• The request
Update the material below by replacing "top-left" with "upper-left", leaving every other line and character unchanged.

• Supplied entries
— Start —

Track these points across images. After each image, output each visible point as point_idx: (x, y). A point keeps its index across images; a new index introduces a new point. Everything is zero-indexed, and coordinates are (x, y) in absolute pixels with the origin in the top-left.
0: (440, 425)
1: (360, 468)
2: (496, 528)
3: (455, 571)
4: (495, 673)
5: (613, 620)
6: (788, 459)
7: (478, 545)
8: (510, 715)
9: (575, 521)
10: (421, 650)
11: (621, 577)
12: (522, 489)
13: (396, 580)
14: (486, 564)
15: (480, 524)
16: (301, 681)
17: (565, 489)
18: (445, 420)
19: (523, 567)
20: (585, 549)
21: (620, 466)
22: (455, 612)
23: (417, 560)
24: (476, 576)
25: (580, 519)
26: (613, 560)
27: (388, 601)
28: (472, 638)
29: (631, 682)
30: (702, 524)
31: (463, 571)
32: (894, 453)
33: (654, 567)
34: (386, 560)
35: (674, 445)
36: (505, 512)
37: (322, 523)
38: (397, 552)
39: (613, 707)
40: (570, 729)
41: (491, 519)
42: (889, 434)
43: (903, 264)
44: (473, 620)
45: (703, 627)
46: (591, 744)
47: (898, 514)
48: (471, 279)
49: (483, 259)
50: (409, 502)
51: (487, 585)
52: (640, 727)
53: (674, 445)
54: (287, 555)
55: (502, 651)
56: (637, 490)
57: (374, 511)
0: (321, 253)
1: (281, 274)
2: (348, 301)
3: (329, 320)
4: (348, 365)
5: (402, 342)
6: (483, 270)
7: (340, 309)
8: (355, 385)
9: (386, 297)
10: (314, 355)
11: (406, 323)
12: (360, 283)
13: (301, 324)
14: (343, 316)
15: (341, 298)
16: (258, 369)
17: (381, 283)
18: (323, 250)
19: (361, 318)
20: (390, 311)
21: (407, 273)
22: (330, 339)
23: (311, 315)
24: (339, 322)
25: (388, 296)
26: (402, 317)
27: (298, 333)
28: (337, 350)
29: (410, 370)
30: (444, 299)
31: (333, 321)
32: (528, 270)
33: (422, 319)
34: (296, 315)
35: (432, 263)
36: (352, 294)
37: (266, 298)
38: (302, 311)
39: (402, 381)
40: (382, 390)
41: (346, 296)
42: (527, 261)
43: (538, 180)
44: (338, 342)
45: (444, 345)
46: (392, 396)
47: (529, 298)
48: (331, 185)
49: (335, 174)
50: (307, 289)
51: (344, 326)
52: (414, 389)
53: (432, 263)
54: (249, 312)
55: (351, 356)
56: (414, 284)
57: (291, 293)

— End —

• Exercise output
Track these points across images. After each image, output each visible point as point_idx: (x, y). A point keeps its index across images; a new index introduces a new point. Everything is zero-indexed, and coordinates are (x, y) in absolute pixels with the origin in the upper-left.
0: (440, 425)
1: (360, 468)
2: (496, 528)
3: (455, 571)
4: (495, 673)
5: (613, 620)
6: (788, 459)
7: (478, 545)
8: (510, 715)
9: (575, 521)
10: (421, 650)
11: (621, 577)
12: (522, 489)
13: (396, 580)
14: (486, 564)
15: (480, 524)
16: (301, 681)
17: (565, 489)
18: (445, 420)
19: (523, 567)
20: (585, 549)
21: (620, 466)
22: (455, 612)
23: (417, 560)
24: (476, 576)
25: (580, 519)
26: (613, 560)
27: (388, 601)
28: (472, 638)
29: (631, 682)
30: (702, 524)
31: (463, 571)
32: (894, 453)
33: (654, 567)
34: (386, 560)
35: (674, 445)
36: (505, 512)
37: (322, 523)
38: (397, 552)
39: (613, 707)
40: (570, 729)
41: (491, 519)
42: (889, 434)
43: (903, 264)
44: (473, 620)
45: (703, 627)
46: (591, 744)
47: (898, 514)
48: (471, 279)
49: (483, 259)
50: (409, 502)
51: (487, 585)
52: (640, 727)
53: (674, 445)
54: (287, 555)
55: (502, 651)
56: (637, 490)
57: (374, 511)
0: (321, 253)
1: (281, 274)
2: (348, 301)
3: (329, 320)
4: (348, 365)
5: (402, 342)
6: (483, 270)
7: (340, 309)
8: (355, 385)
9: (386, 297)
10: (314, 355)
11: (406, 323)
12: (360, 283)
13: (301, 324)
14: (343, 316)
15: (341, 298)
16: (258, 369)
17: (381, 283)
18: (323, 250)
19: (361, 318)
20: (390, 311)
21: (407, 273)
22: (330, 339)
23: (311, 315)
24: (339, 322)
25: (388, 296)
26: (402, 317)
27: (298, 333)
28: (337, 350)
29: (410, 370)
30: (444, 299)
31: (333, 321)
32: (528, 270)
33: (422, 319)
34: (296, 315)
35: (432, 263)
36: (352, 294)
37: (266, 298)
38: (302, 311)
39: (402, 381)
40: (382, 390)
41: (346, 296)
42: (527, 261)
43: (538, 180)
44: (338, 342)
45: (444, 345)
46: (392, 396)
47: (529, 298)
48: (331, 185)
49: (335, 174)
50: (307, 289)
51: (344, 326)
52: (414, 389)
53: (432, 263)
54: (249, 312)
55: (351, 356)
56: (414, 284)
57: (291, 293)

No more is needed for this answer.